═════ The data

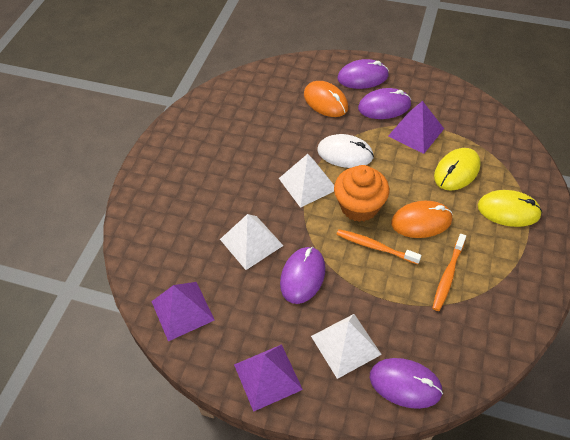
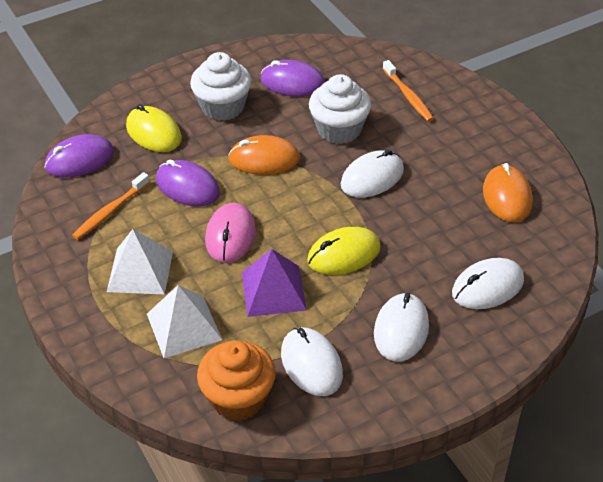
pink mouse: 0 -> 1
purple mouse: 4 -> 3
purple pyramid: 3 -> 1
white cupcake: 0 -> 2
white mouse: 1 -> 4
white pyramid: 3 -> 2

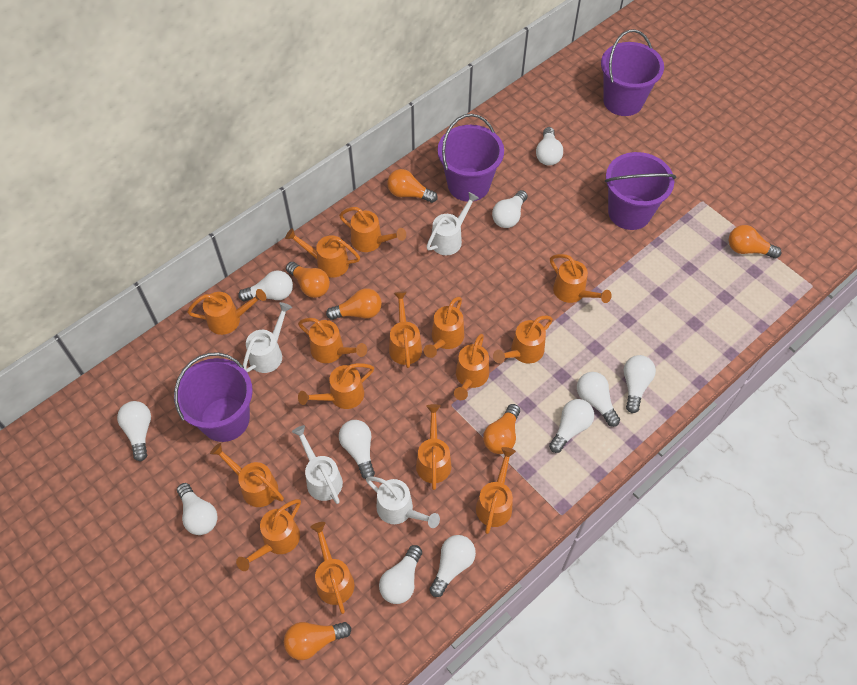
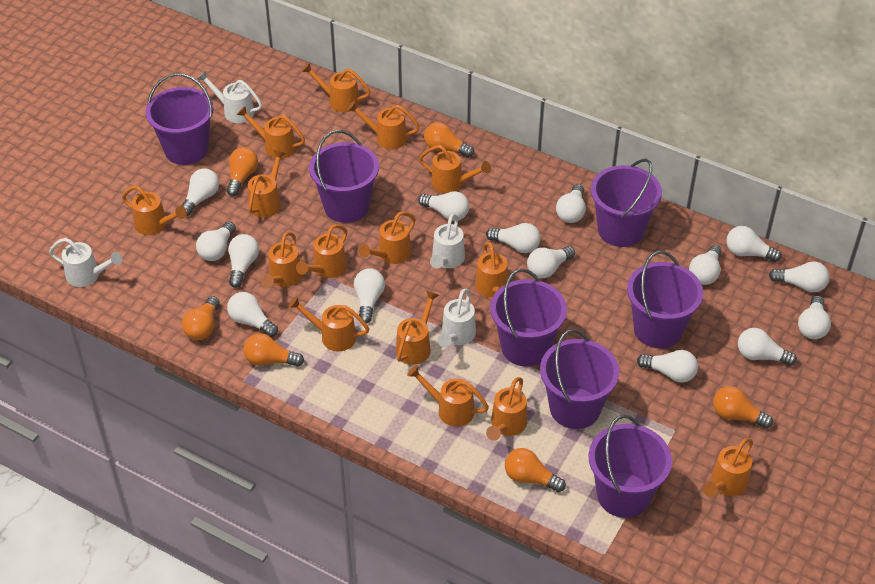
purple bucket: 4 -> 7
white light bulb: 11 -> 15

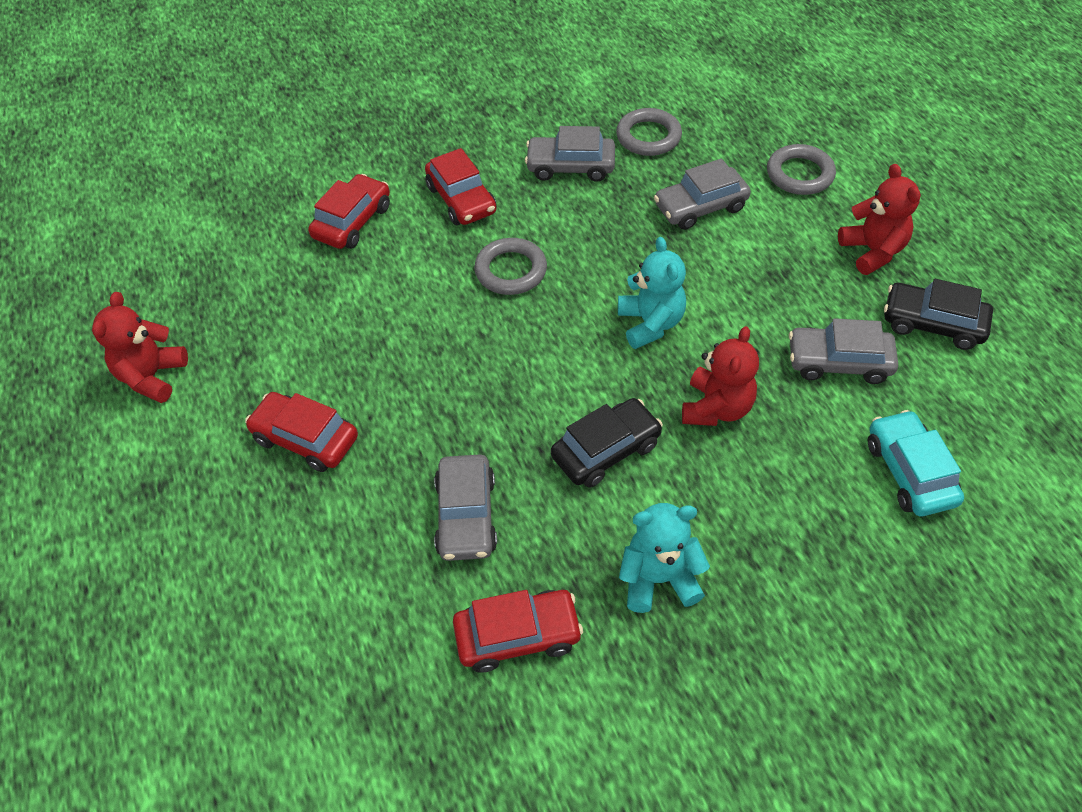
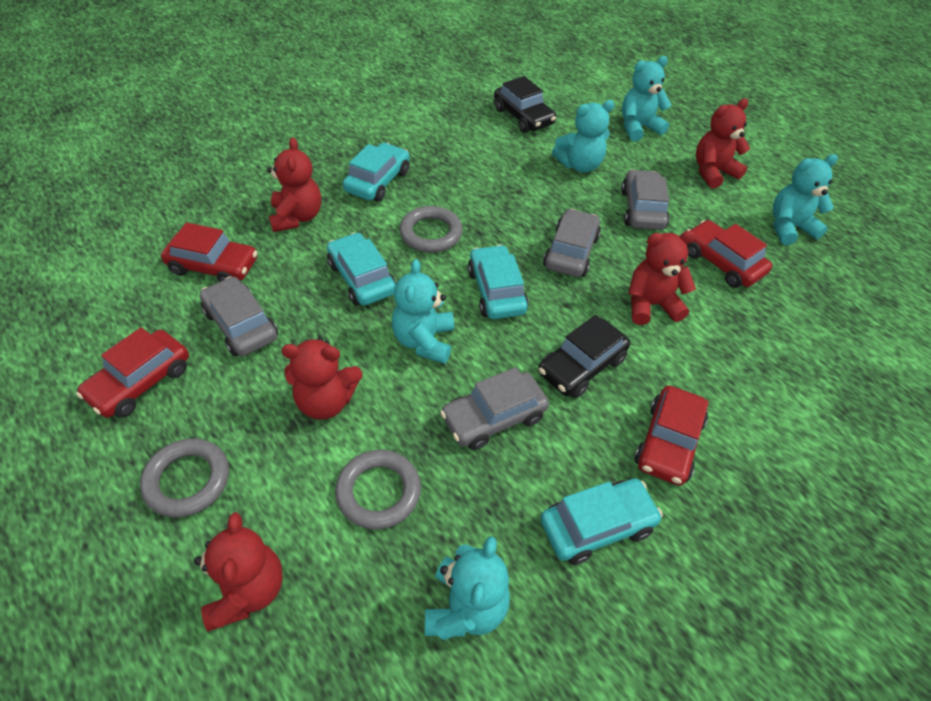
red teddy bear: 3 -> 5
turquoise car: 1 -> 4
turquoise teddy bear: 2 -> 5

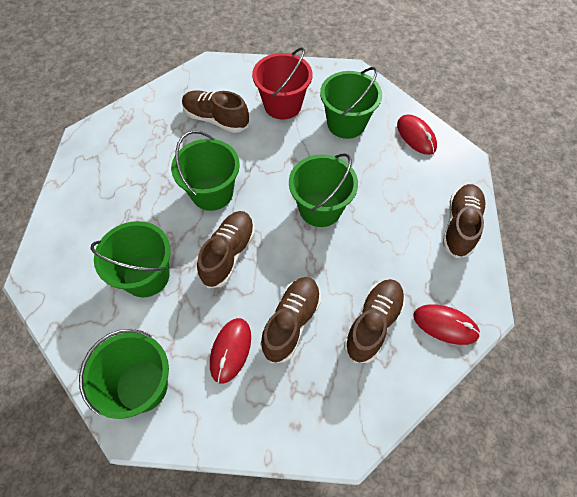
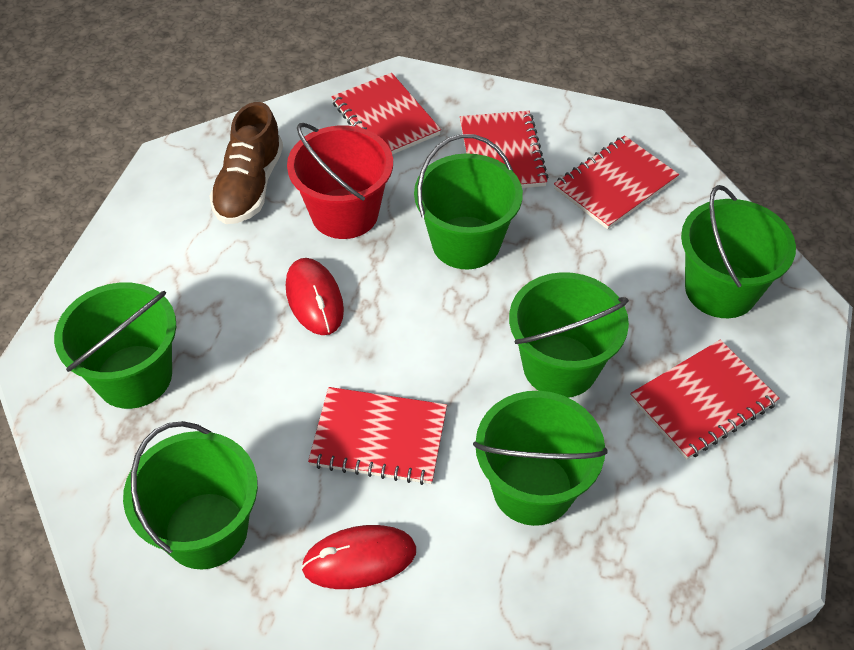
brown shoe: 5 -> 1
green bucket: 5 -> 6
red mouse: 3 -> 2
red notebook: 0 -> 5

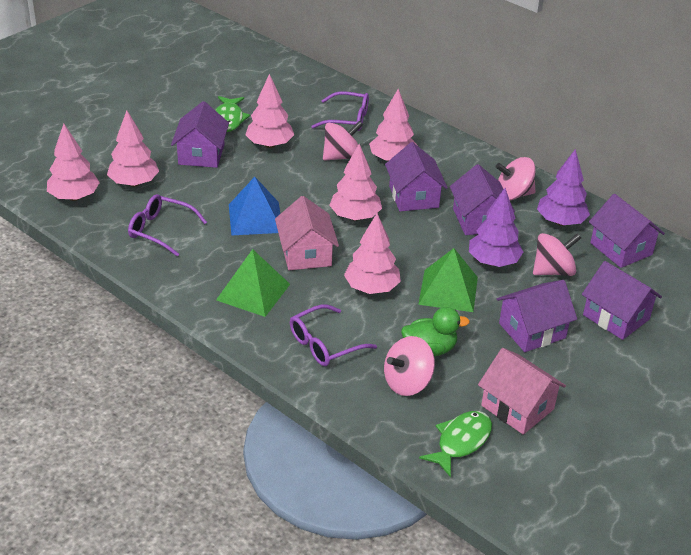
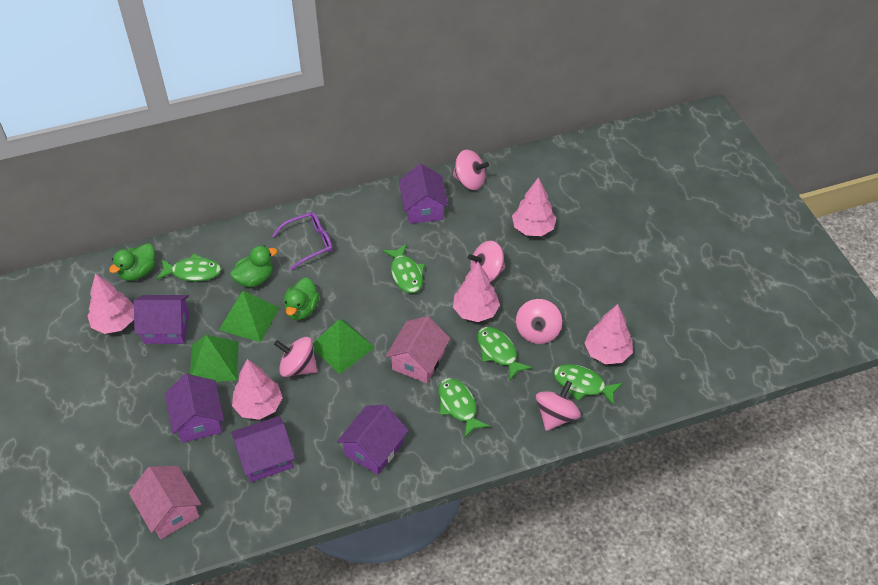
blue pyramid: 1 -> 0
green duck: 1 -> 3
green fish: 2 -> 5
green pyramid: 2 -> 3
pink spinning top: 4 -> 5
pink tree: 6 -> 5
purple glasses: 3 -> 1
purple house: 6 -> 5
purple tree: 2 -> 0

══════════

> What the exercise asks:
The answer must be an exact copy of the lines from the one containing "turquoise teddy bear: 2 -> 5" through the last line of the records, with no pictures included.

> Response below:
turquoise teddy bear: 2 -> 5

brown shoe: 5 -> 1
green bucket: 5 -> 6
red mouse: 3 -> 2
red notebook: 0 -> 5

blue pyramid: 1 -> 0
green duck: 1 -> 3
green fish: 2 -> 5
green pyramid: 2 -> 3
pink spinning top: 4 -> 5
pink tree: 6 -> 5
purple glasses: 3 -> 1
purple house: 6 -> 5
purple tree: 2 -> 0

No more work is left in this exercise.